Extracted data:
· · ·
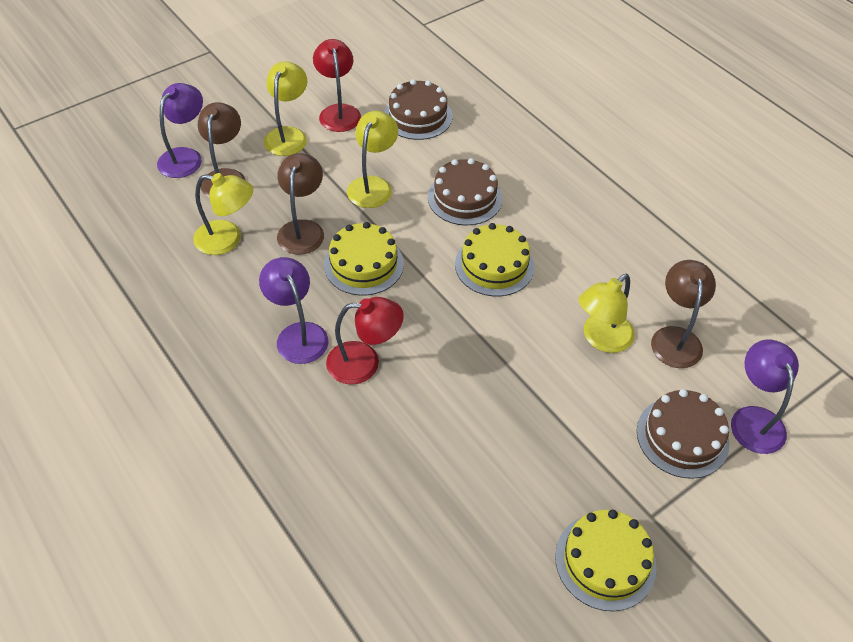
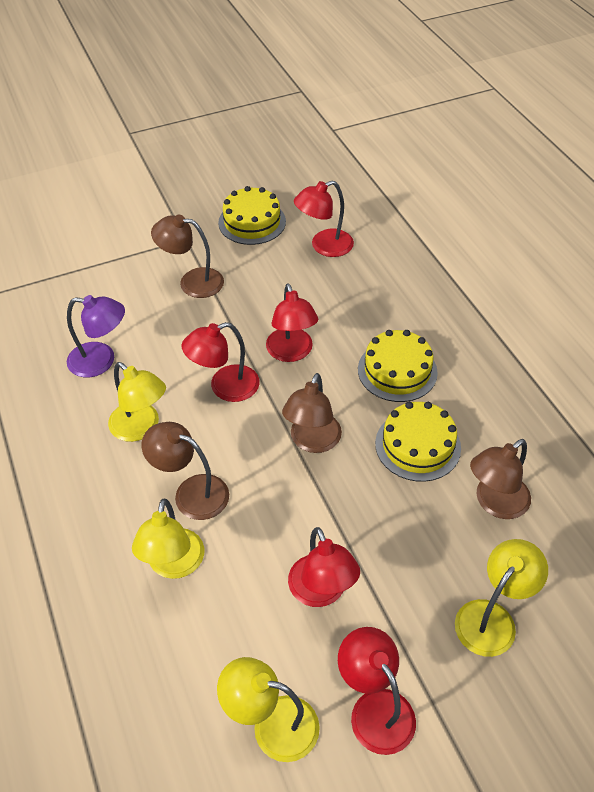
brown cake: 3 -> 0
brown lamp: 3 -> 4
purple lamp: 3 -> 1
red lamp: 2 -> 5

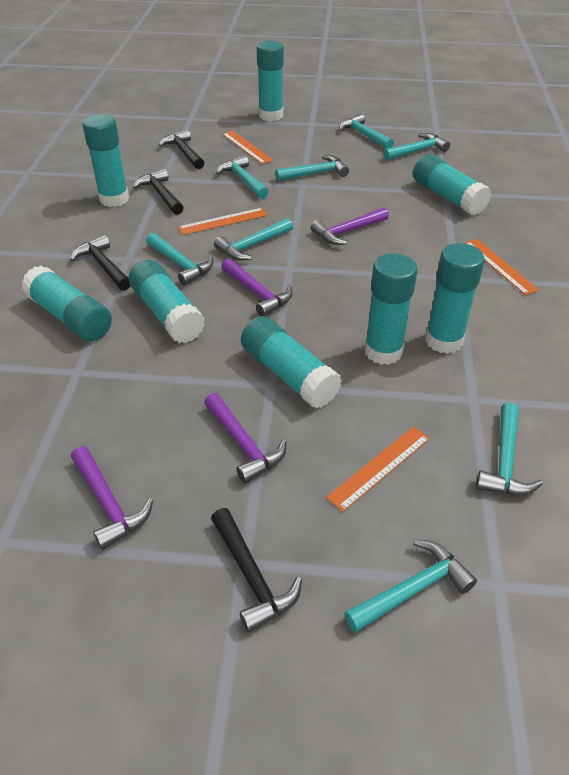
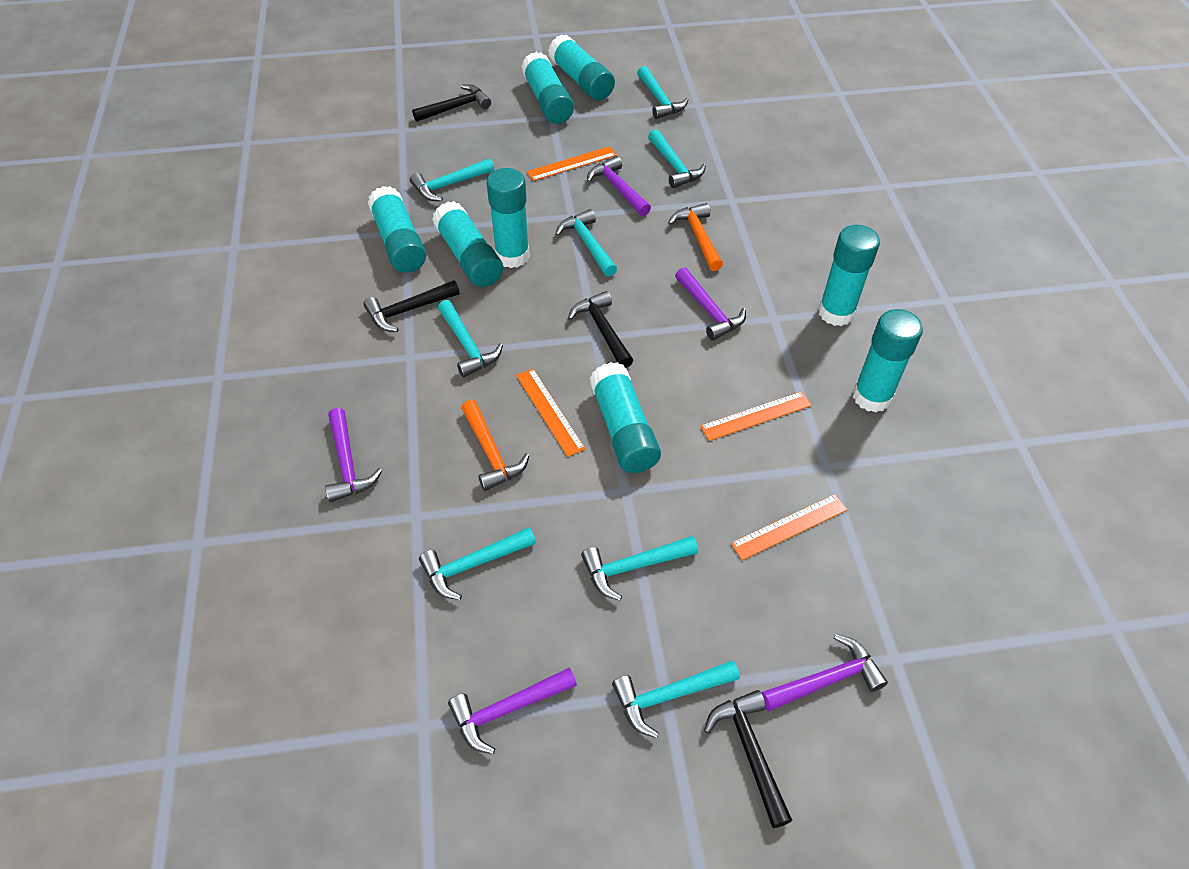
orange hammer: 0 -> 2
purple hammer: 4 -> 5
· · ·
Exercise objective: Print the records exactly and omit all pictures.

Response box:
brown cake: 3 -> 0
brown lamp: 3 -> 4
purple lamp: 3 -> 1
red lamp: 2 -> 5

orange hammer: 0 -> 2
purple hammer: 4 -> 5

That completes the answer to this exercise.